Exercise objective:
Only the lines from the one containing "C5: none -> 3300uF (plus GND, minus n10)" to the end of the entries should be written out, each exactly as it stands, both ends included.

________________________

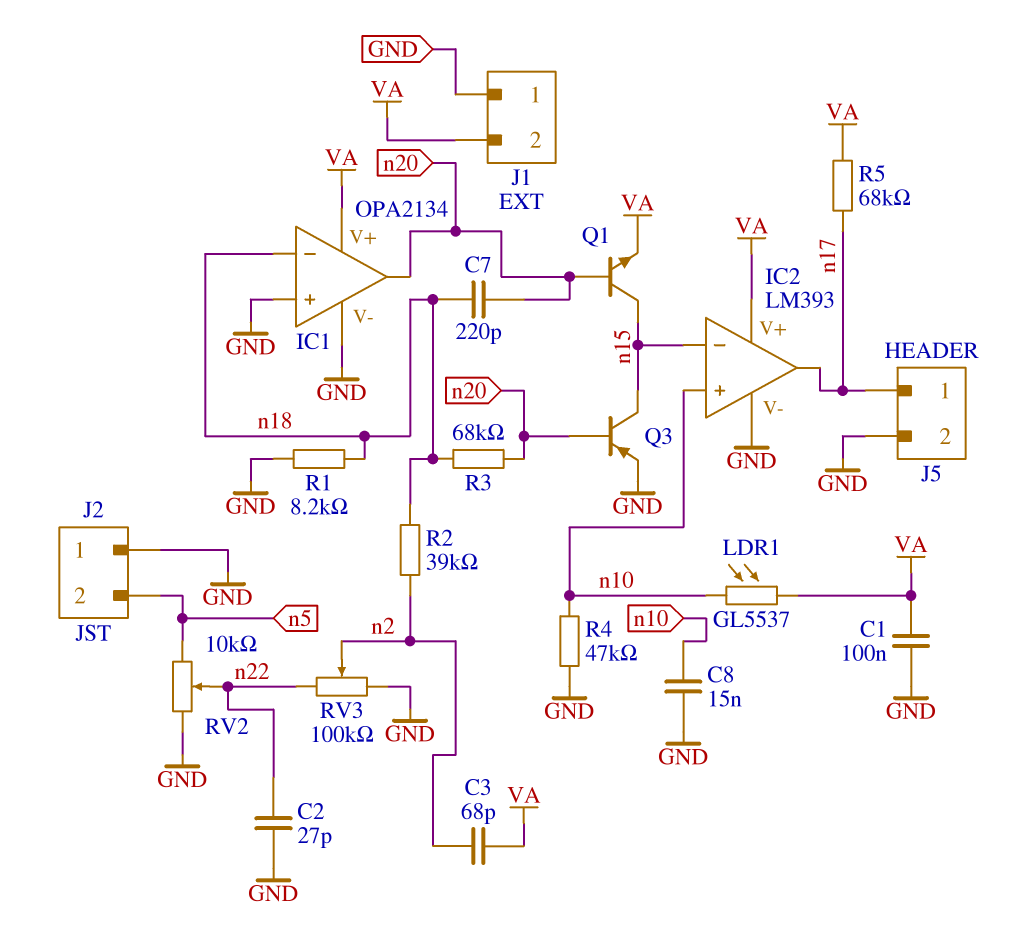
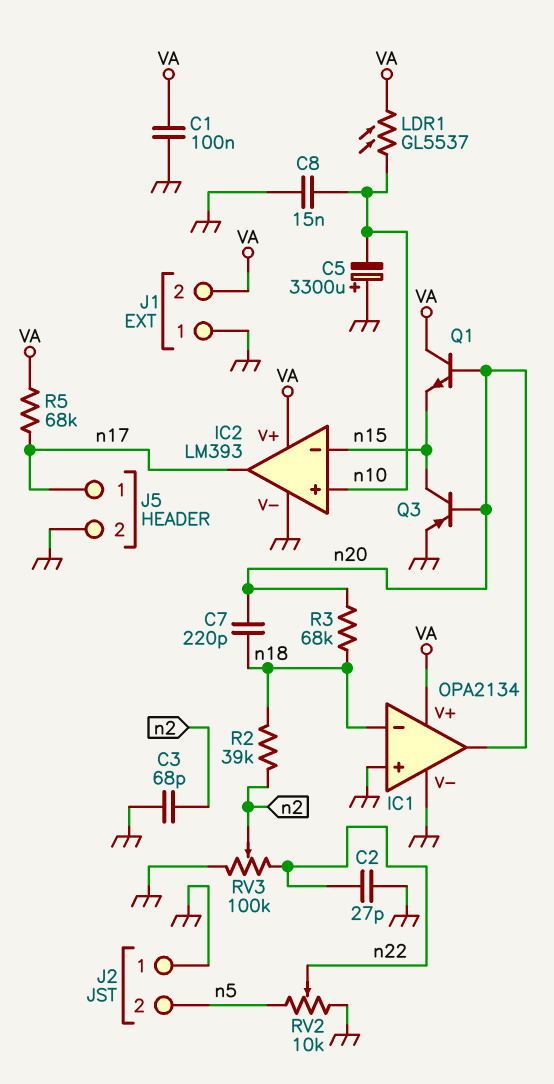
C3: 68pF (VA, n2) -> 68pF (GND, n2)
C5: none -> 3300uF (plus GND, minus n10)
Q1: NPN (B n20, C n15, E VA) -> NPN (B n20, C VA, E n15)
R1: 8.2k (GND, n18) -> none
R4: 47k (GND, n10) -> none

________________________

Solution to this task:
C5: none -> 3300uF (plus GND, minus n10)
Q1: NPN (B n20, C n15, E VA) -> NPN (B n20, C VA, E n15)
R1: 8.2k (GND, n18) -> none
R4: 47k (GND, n10) -> none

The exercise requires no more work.